- Exercise directions
Would you restate the listing word for word, with the images omitted?

- The data
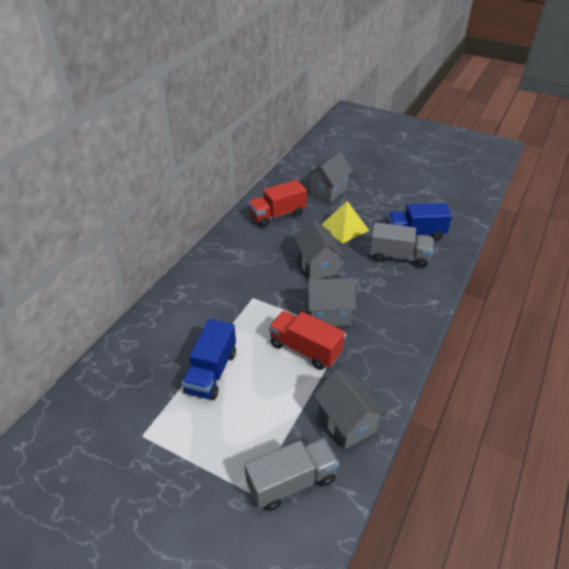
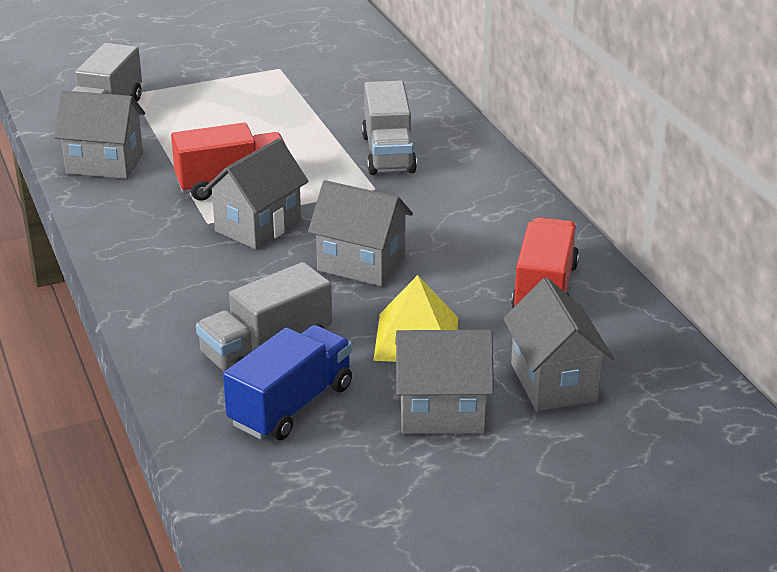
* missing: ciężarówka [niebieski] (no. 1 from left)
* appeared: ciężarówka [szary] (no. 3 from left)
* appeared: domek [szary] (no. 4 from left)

- Reply to the task
* missing: ciężarówka [niebieski] (no. 1 from left)
* appeared: ciężarówka [szary] (no. 3 from left)
* appeared: domek [szary] (no. 4 from left)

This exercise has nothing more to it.